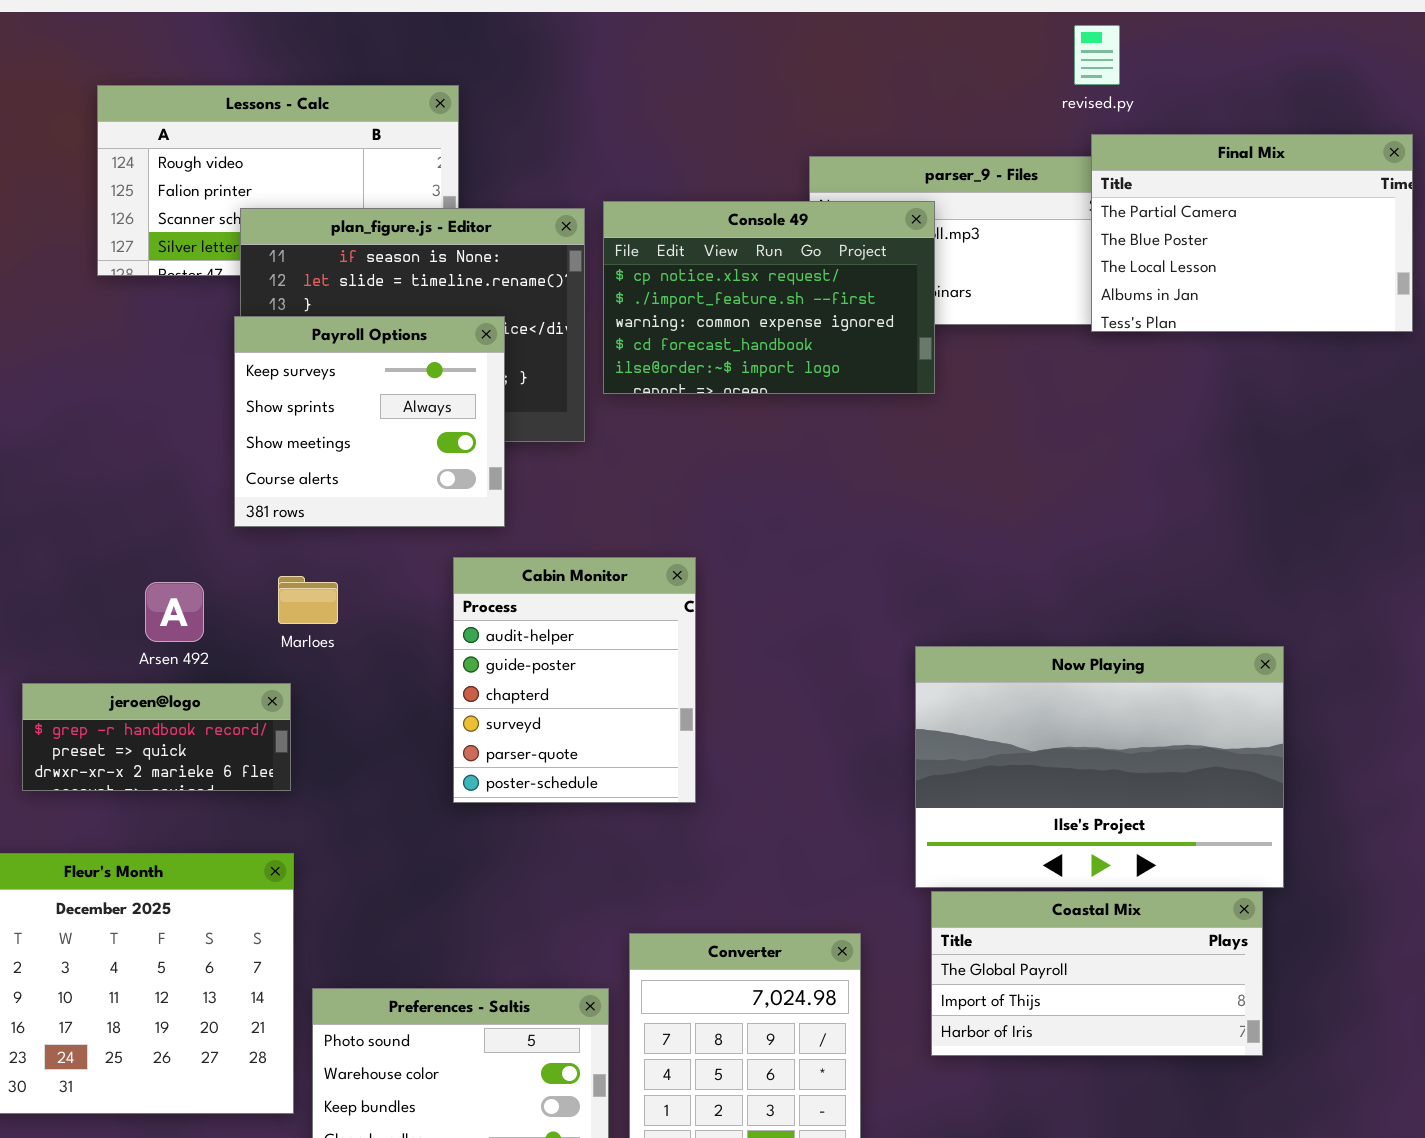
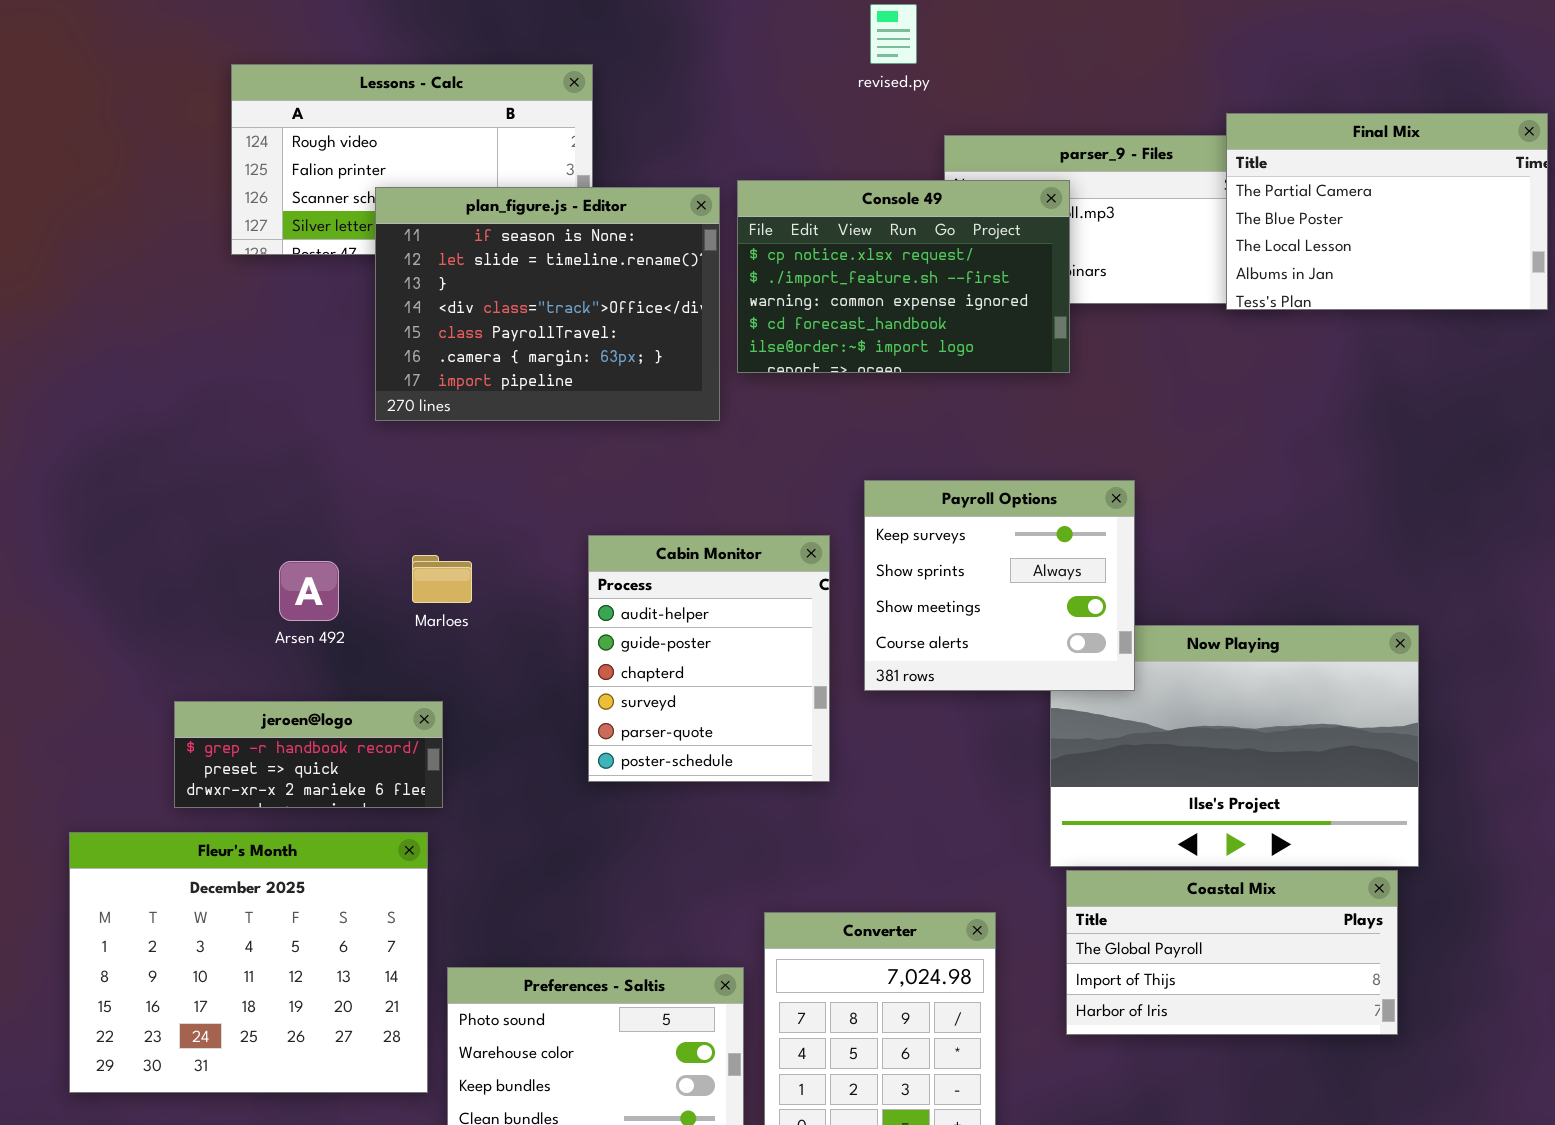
revised.py: [1074,25,1120,85] -> [870,4,917,64], moved
Payroll Options: [234,316,505,527] -> [864,480,1135,691], moved
jeroen@logo: [22,683,291,791] -> [174,701,443,808], moved

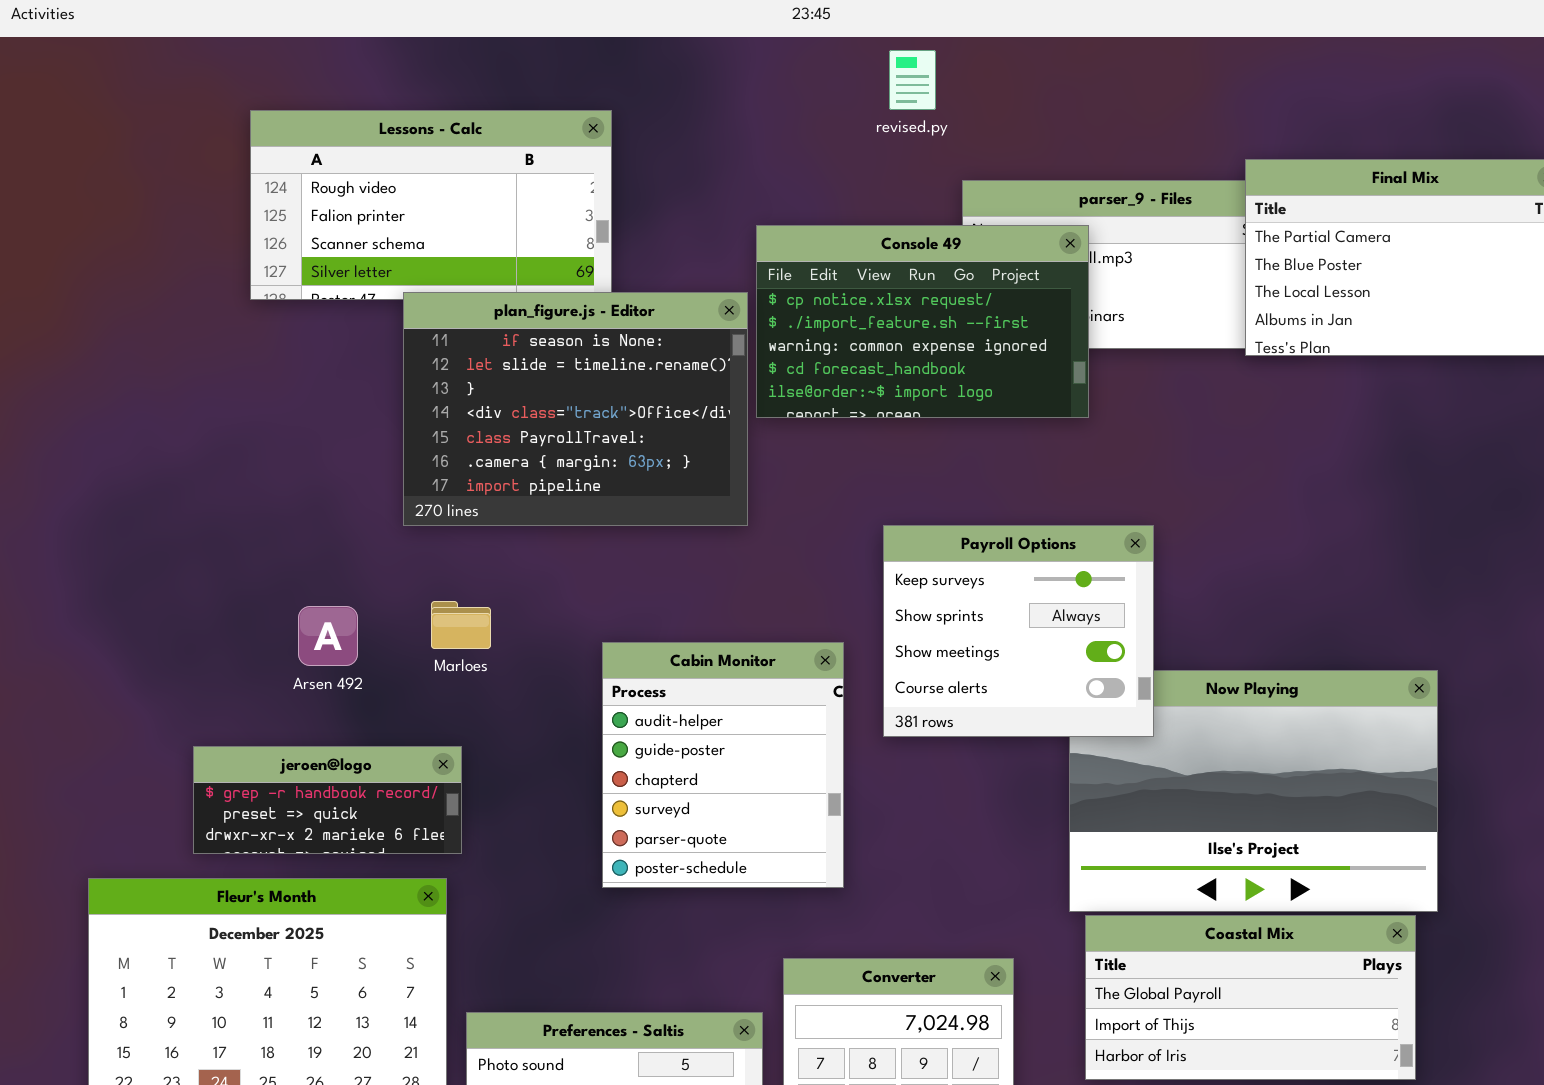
plan_figure.js - Editor: [375,187,720,421] -> [403,292,748,526], moved
Cabin Monitor: [588,535,830,782] -> [602,642,844,888], moved

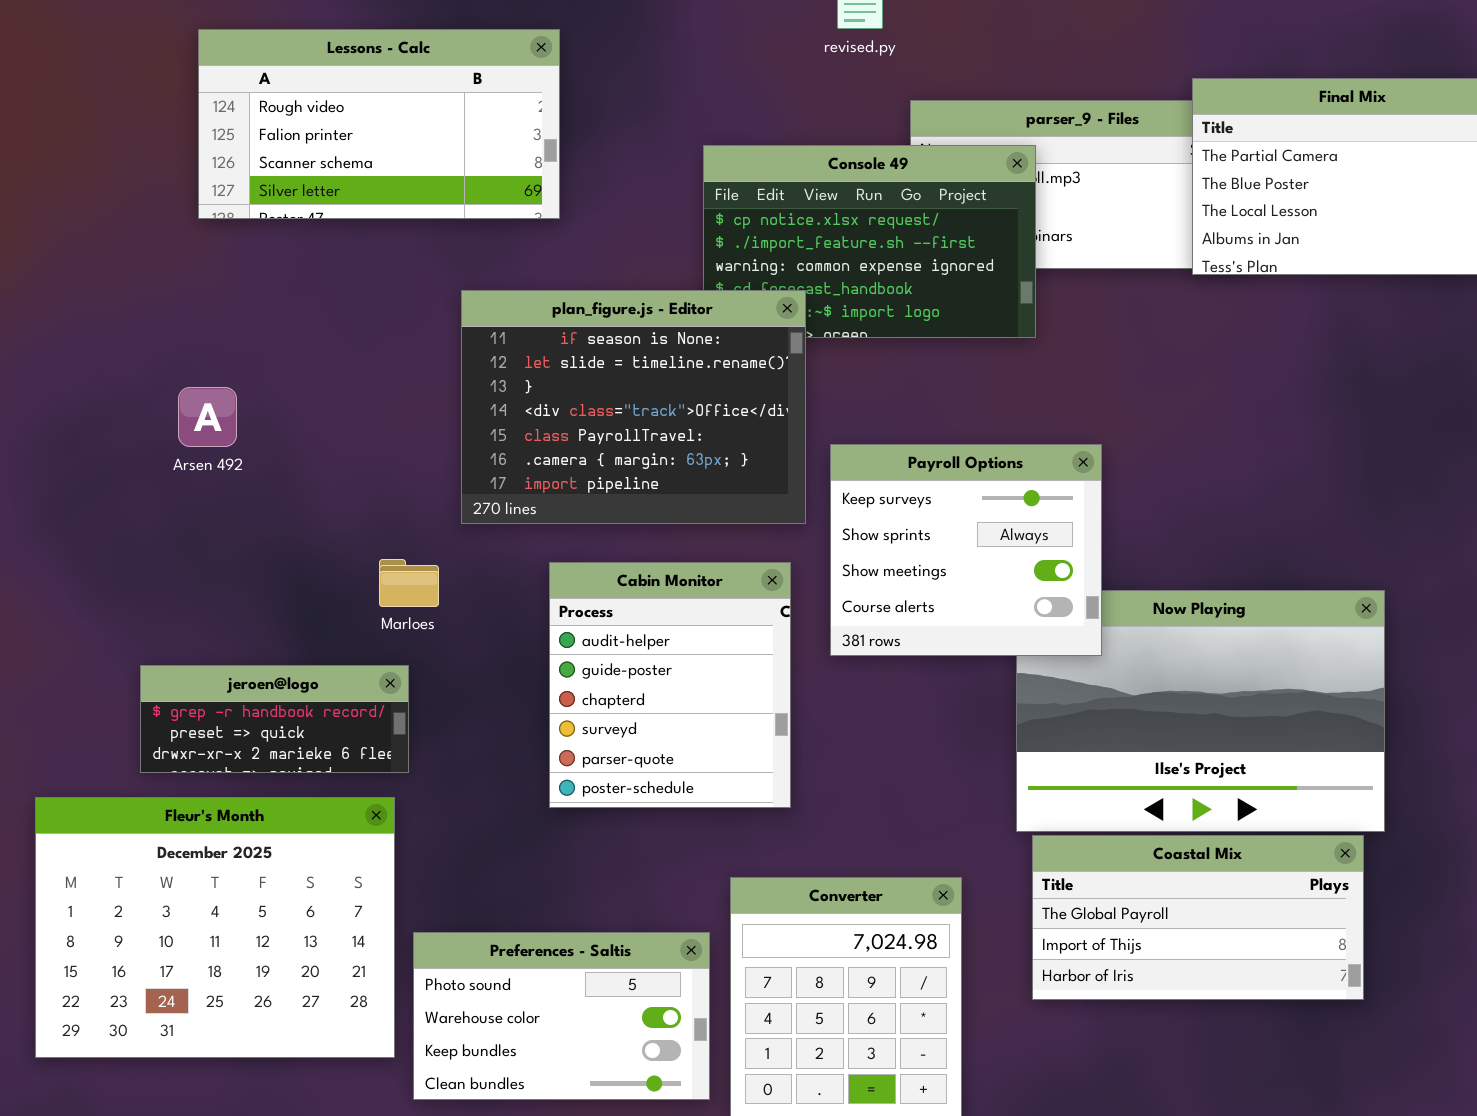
plan_figure.js - Editor: [403,292,748,526] -> [461,290,806,524], moved
Marloes: [431,601,491,649] -> [379,559,439,607], moved
Arsen 492: [298,606,358,666] -> [178,387,237,447], moved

*REQUIRED WORK*
The string "Editor" marks the lines to copy; report each of them from the data above.

*EXERCISE OUTPUT*
plan_figure.js - Editor: [375,187,720,421] -> [403,292,748,526], moved
plan_figure.js - Editor: [403,292,748,526] -> [461,290,806,524], moved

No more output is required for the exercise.